WORK TO BE COMPLETED: Copy the records below exactly, but leave out any picture they contain.

MATERIAL PROVIDED:
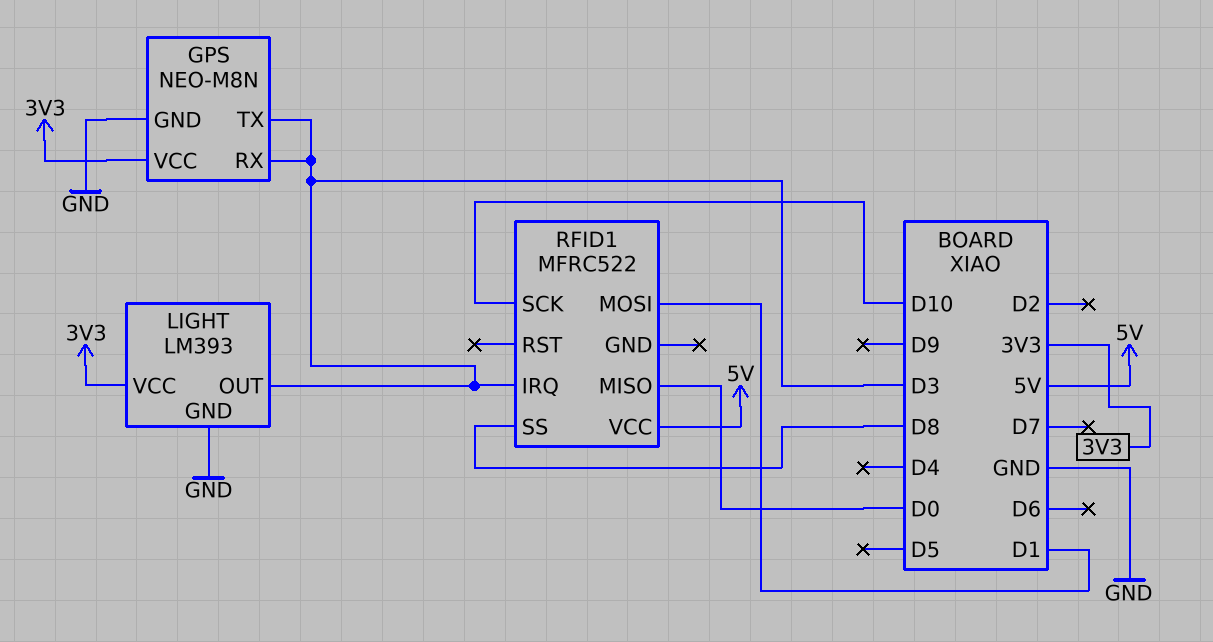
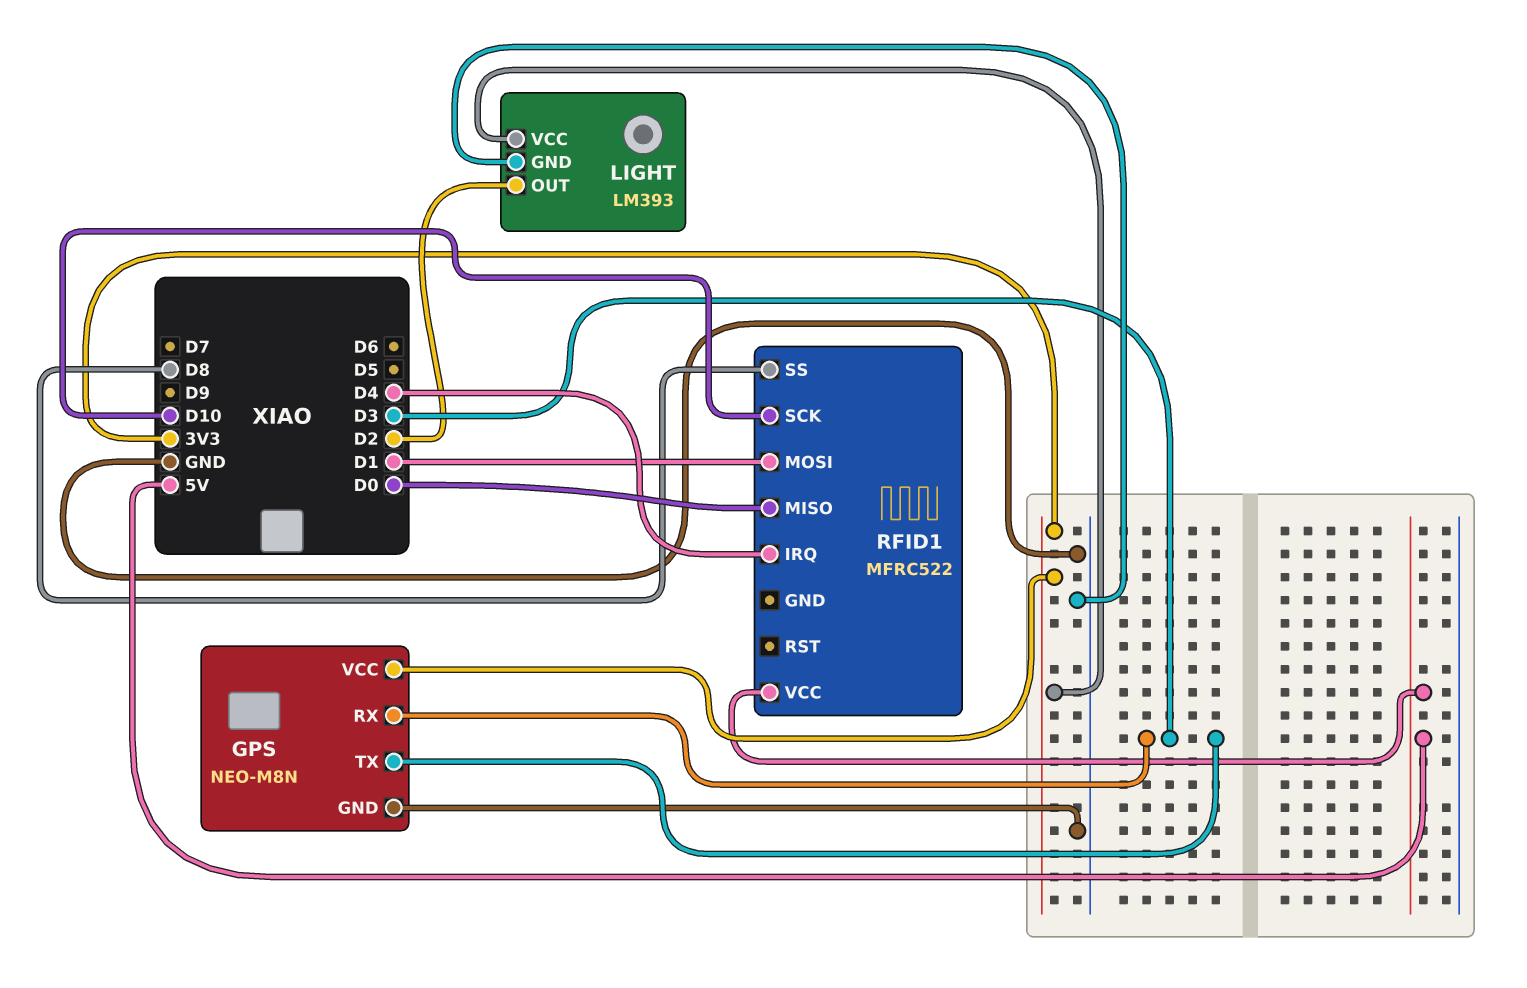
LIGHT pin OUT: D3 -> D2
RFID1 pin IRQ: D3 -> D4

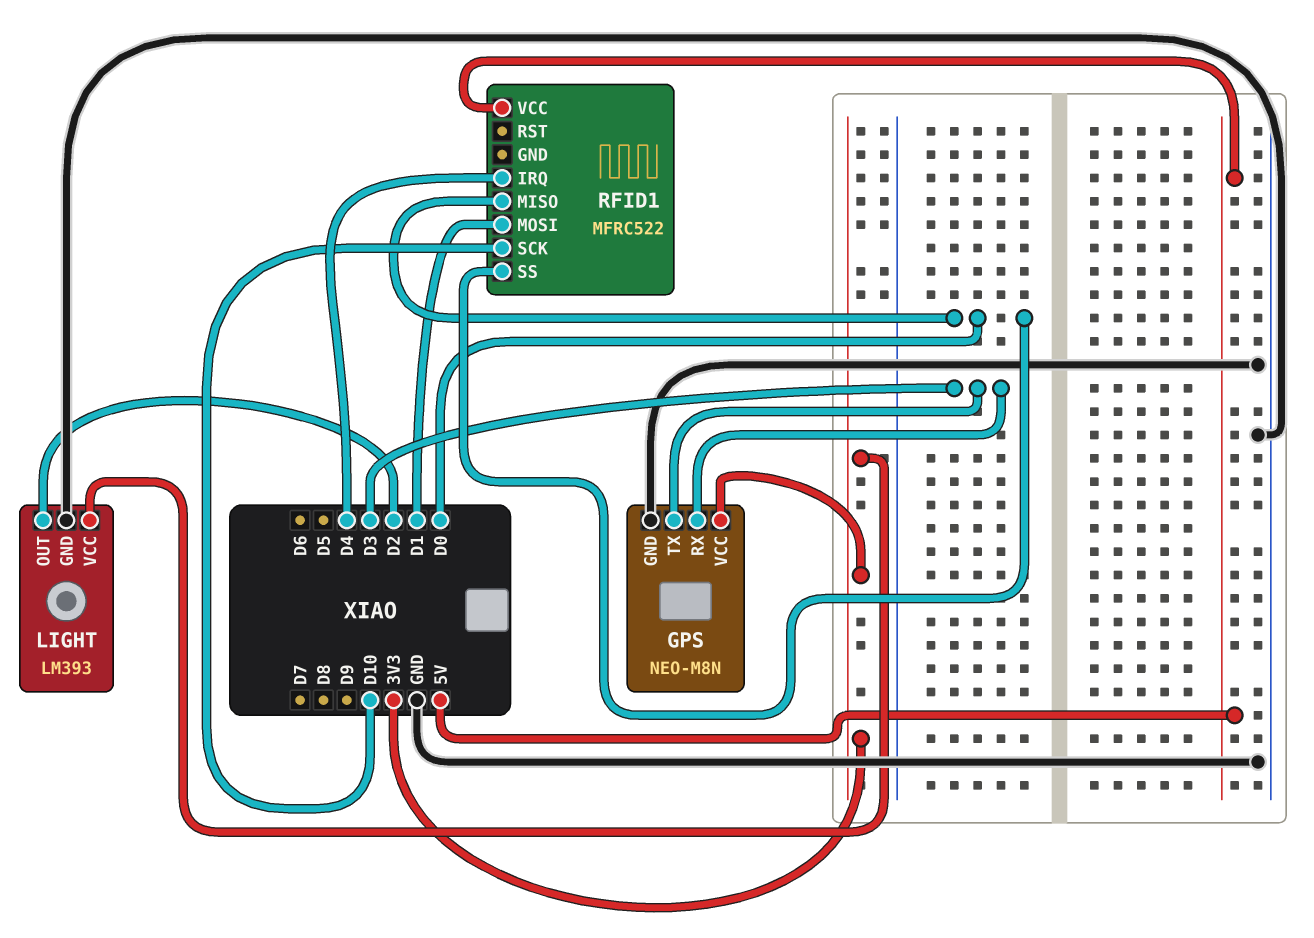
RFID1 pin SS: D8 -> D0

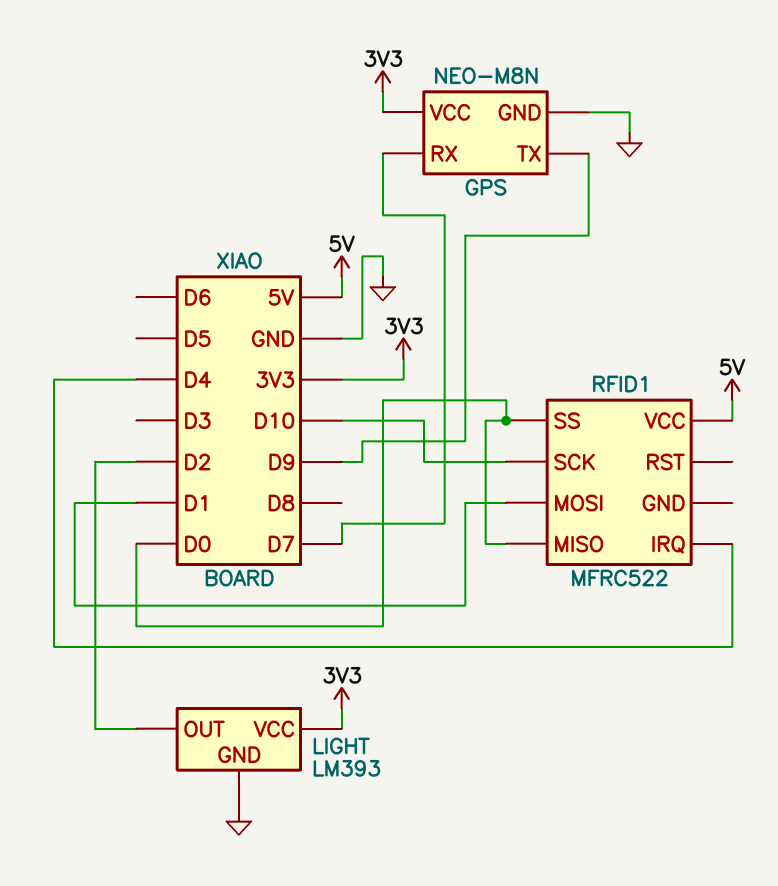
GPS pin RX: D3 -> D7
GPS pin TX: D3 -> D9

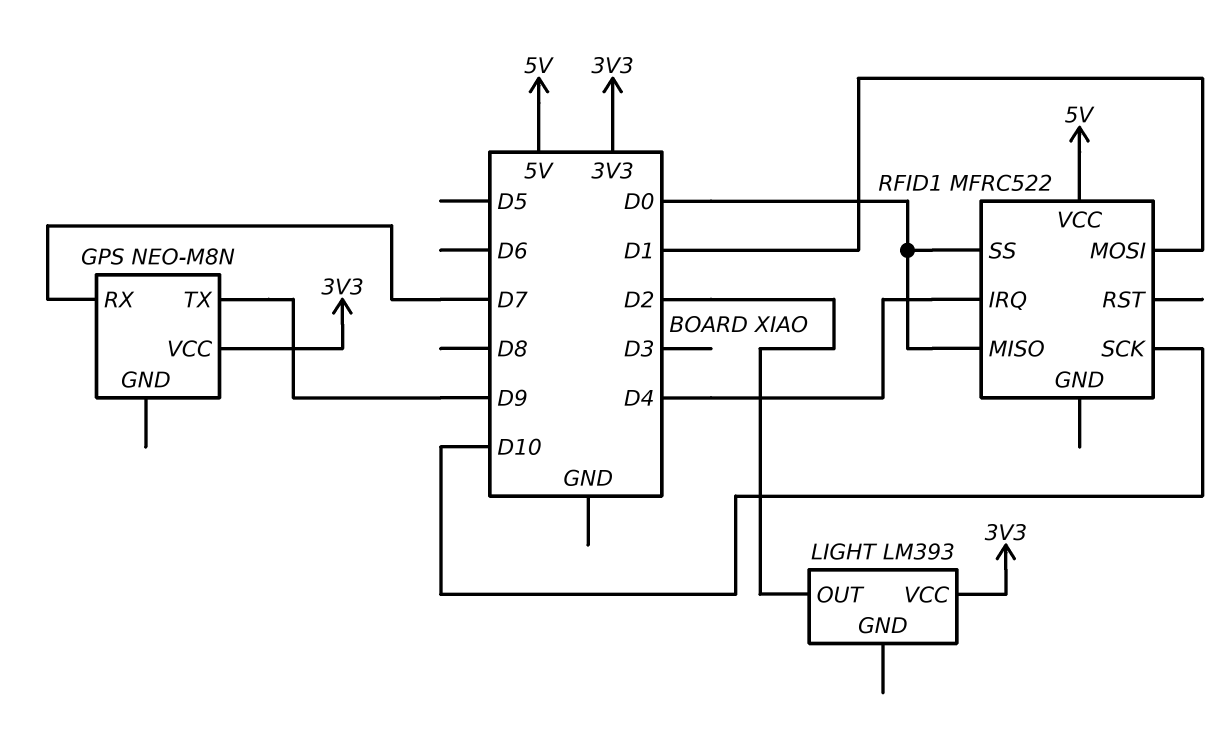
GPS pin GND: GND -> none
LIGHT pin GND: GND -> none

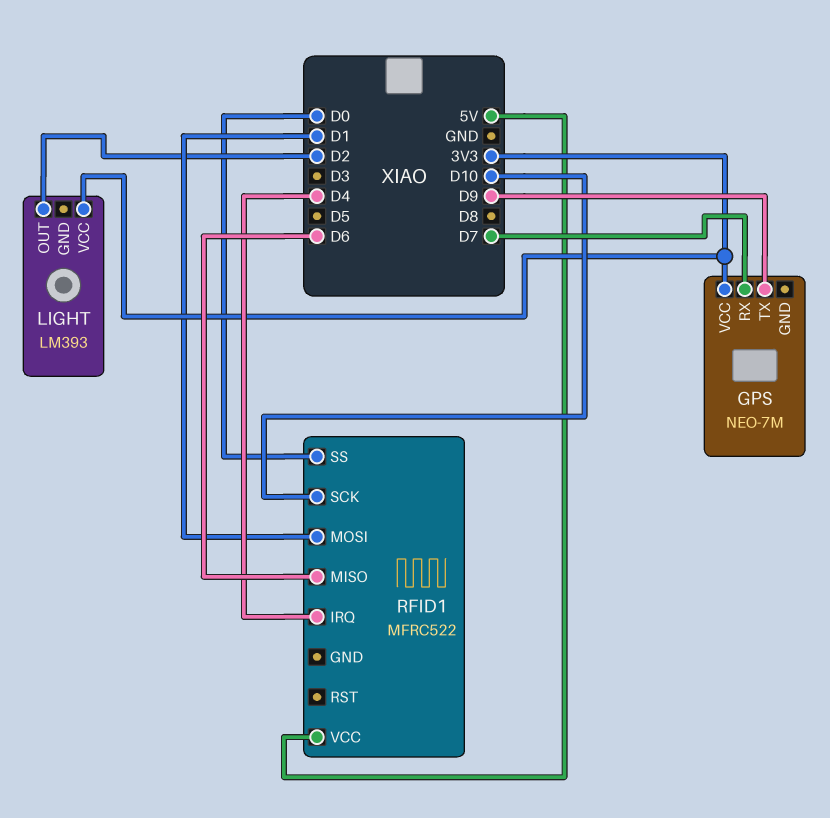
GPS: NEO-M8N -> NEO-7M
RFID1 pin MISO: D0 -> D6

RESPONSE TO THE EXERCISE:
LIGHT pin OUT: D3 -> D2
RFID1 pin IRQ: D3 -> D4

RFID1 pin SS: D8 -> D0

GPS pin RX: D3 -> D7
GPS pin TX: D3 -> D9

GPS pin GND: GND -> none
LIGHT pin GND: GND -> none

GPS: NEO-M8N -> NEO-7M
RFID1 pin MISO: D0 -> D6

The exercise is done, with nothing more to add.